=== Begin Enclosure ===

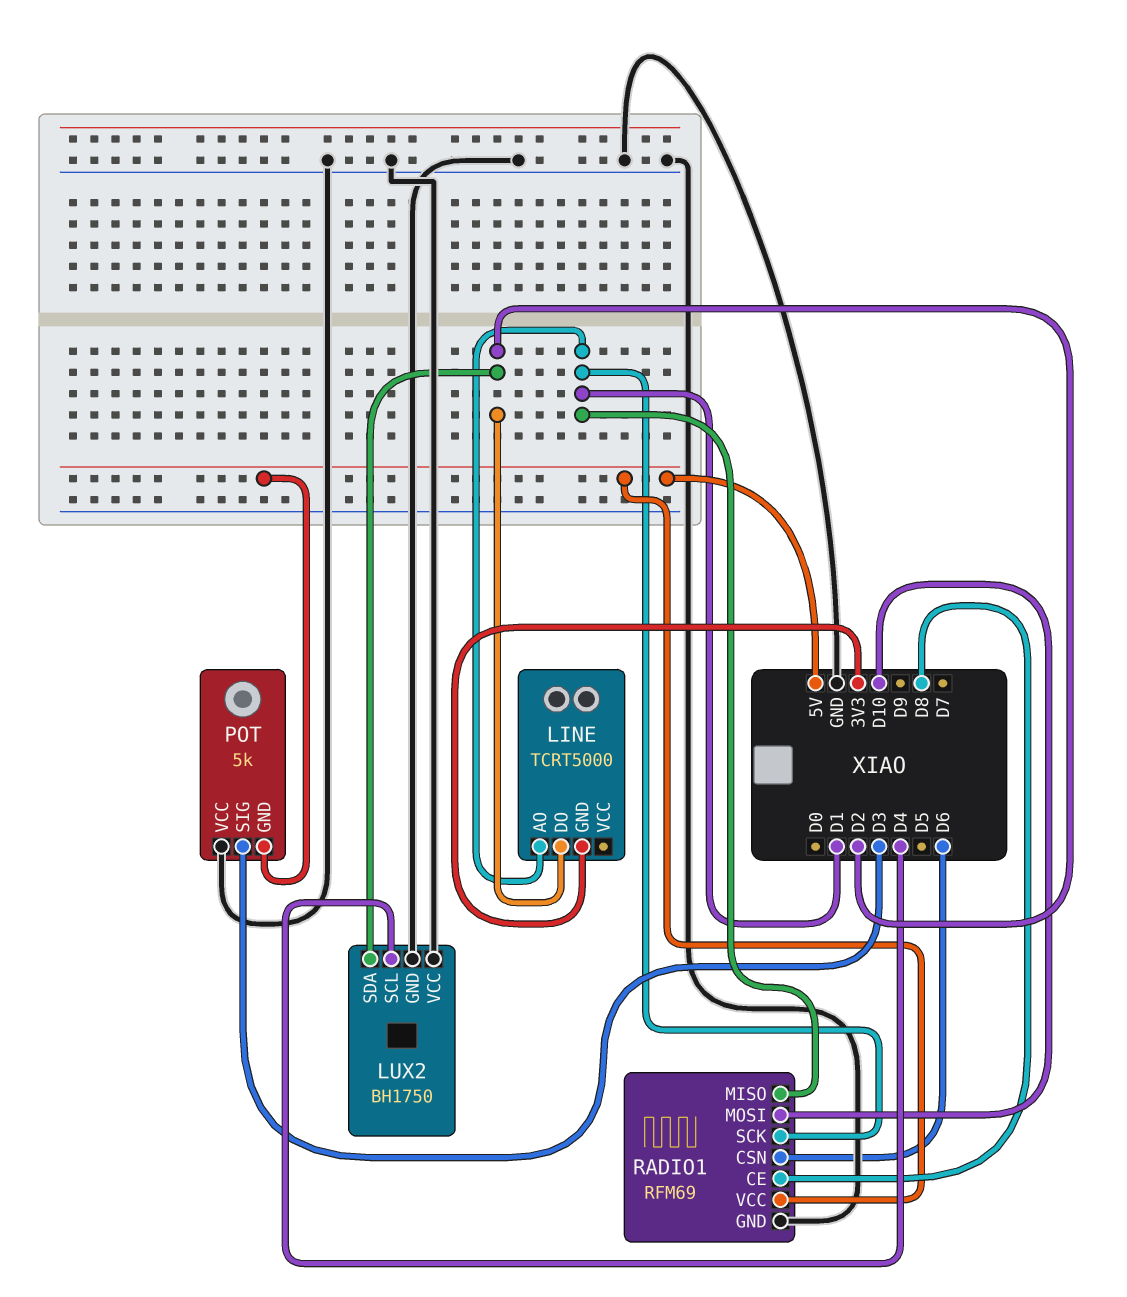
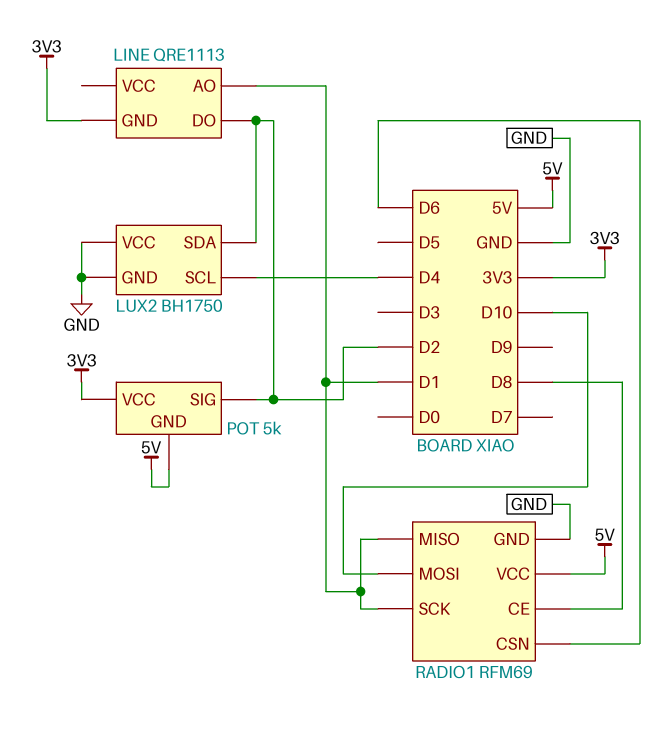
LINE: TCRT5000 -> QRE1113
POT pin SIG: D3 -> D2
POT pin VCC: GND -> 3V3

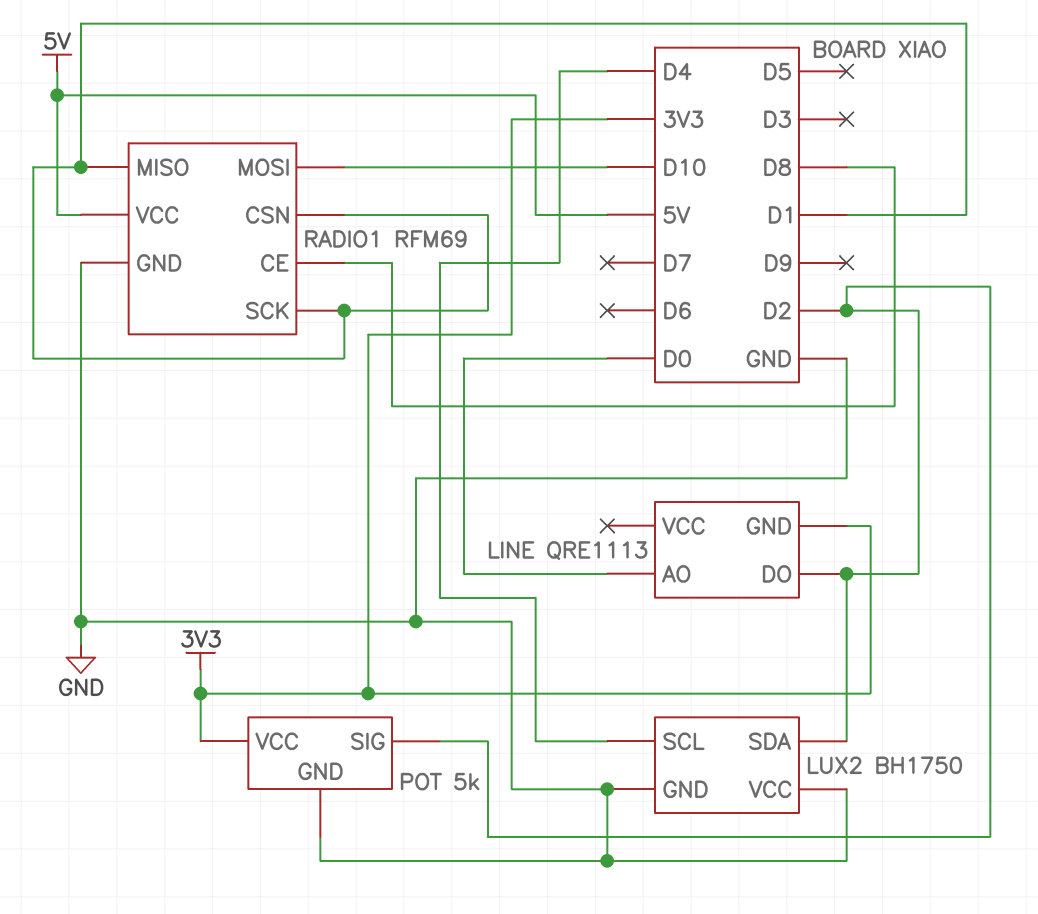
LINE pin AO: D1 -> D0
POT pin GND: 5V -> GND
RADIO1 pin CSN: D6 -> D1

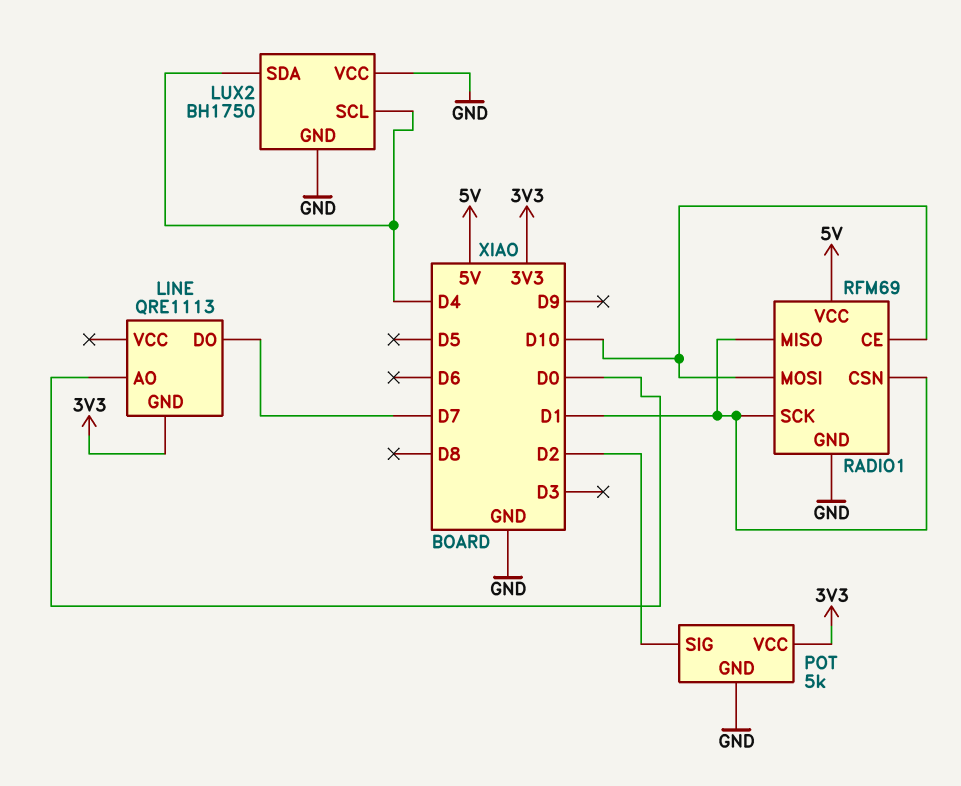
LINE pin DO: D2 -> D7
LUX2 pin SDA: D2 -> D4
RADIO1 pin CE: D8 -> D10

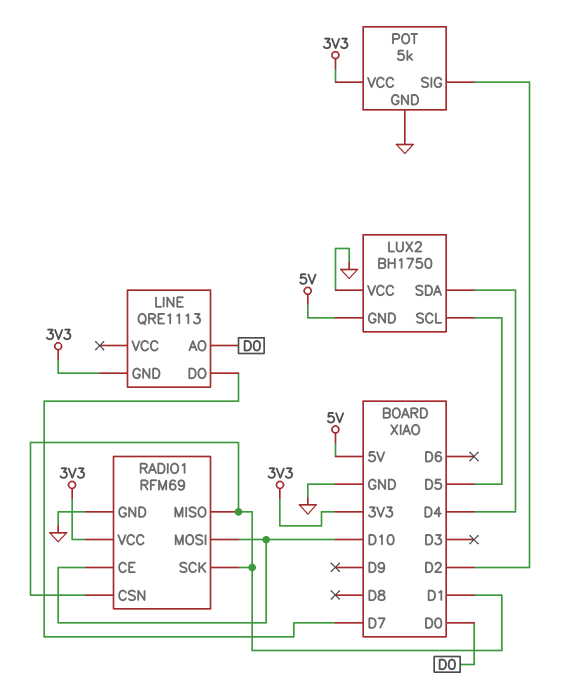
LUX2 pin GND: GND -> 5V
LUX2 pin SCL: D4 -> D5
RADIO1 pin VCC: 5V -> 3V3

=== End Enclosure ===

Required work — Once the line containing "LUX2 pin SDA: D2 -> D4" is found in the records above, it and every line after it up to the last must be repeated exactly, without pictures.

Exercise output —
LUX2 pin SDA: D2 -> D4
RADIO1 pin CE: D8 -> D10

LUX2 pin GND: GND -> 5V
LUX2 pin SCL: D4 -> D5
RADIO1 pin VCC: 5V -> 3V3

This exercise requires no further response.